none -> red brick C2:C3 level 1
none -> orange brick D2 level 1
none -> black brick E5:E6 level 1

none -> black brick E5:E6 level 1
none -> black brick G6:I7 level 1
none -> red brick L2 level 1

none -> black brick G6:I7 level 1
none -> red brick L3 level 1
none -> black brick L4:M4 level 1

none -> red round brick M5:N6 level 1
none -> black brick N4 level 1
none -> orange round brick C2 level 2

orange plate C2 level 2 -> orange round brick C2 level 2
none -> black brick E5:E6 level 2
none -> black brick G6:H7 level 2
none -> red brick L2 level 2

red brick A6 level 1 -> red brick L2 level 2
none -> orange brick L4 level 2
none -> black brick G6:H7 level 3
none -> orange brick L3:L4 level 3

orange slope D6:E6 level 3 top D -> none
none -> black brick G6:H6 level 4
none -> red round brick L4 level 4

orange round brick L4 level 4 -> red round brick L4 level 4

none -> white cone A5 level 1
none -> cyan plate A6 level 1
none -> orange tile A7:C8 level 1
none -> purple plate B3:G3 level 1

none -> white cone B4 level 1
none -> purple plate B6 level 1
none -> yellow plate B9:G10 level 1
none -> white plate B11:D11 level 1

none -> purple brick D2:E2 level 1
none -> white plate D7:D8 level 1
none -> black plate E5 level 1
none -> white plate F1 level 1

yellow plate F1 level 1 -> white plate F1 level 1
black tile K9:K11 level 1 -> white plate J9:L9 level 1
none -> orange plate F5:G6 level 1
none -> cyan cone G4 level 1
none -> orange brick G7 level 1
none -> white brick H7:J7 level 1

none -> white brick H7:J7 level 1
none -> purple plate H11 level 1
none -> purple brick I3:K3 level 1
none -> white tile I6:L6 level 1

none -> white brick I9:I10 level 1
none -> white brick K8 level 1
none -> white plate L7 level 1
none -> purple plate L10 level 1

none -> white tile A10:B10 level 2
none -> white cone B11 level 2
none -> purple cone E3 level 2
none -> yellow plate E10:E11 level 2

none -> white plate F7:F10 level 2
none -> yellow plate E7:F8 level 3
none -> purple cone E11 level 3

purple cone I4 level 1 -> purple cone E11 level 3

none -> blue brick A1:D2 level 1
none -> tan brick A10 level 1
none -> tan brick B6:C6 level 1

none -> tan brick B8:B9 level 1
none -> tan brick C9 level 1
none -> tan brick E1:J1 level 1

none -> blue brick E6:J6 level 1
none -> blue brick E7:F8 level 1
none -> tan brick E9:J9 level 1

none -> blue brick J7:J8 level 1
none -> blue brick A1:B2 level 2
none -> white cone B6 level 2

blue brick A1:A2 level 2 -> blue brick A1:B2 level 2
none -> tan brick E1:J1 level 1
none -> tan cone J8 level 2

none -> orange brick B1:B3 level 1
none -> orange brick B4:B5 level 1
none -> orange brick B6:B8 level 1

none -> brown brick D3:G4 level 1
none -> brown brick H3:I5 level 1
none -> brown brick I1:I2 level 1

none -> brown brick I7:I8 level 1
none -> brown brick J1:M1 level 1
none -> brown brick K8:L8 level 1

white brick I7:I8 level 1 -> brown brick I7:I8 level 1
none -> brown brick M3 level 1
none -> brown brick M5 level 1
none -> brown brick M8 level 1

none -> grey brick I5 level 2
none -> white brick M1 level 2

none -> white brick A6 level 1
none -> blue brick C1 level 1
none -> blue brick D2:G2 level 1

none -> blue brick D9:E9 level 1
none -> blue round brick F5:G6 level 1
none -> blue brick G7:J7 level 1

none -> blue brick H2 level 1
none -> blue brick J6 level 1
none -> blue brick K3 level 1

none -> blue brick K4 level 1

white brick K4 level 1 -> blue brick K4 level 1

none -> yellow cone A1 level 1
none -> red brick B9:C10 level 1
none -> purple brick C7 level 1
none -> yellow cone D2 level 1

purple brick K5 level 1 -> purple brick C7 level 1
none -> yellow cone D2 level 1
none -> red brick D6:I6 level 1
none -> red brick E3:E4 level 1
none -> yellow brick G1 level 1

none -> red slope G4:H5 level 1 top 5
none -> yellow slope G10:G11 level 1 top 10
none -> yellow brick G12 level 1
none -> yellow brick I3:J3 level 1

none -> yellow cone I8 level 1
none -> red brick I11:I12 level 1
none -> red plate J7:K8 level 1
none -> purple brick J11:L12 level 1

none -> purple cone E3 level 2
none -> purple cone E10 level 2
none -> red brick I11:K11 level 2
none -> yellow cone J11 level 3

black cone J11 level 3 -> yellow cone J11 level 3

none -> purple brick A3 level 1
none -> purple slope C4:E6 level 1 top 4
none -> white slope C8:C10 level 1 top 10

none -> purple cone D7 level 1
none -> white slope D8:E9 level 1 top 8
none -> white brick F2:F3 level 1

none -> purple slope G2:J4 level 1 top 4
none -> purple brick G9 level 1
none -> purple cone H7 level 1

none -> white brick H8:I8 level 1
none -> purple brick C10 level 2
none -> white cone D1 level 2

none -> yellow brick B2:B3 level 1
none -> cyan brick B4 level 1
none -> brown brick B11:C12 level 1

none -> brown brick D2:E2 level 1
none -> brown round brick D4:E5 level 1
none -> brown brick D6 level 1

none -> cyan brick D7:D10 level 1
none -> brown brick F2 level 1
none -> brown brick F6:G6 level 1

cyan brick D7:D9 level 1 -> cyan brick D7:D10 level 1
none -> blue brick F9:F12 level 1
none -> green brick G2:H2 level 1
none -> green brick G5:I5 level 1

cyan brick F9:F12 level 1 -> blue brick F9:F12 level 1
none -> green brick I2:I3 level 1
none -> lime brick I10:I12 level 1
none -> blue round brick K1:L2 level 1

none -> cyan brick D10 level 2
--
**Activity:**
All that the answer may hold is the lines from the one with "none -> lime brick I10:I12 level 1" through the end of the data, set down exactly as they appear.

**Answer to this task:**
none -> lime brick I10:I12 level 1
none -> blue round brick K1:L2 level 1

none -> cyan brick D10 level 2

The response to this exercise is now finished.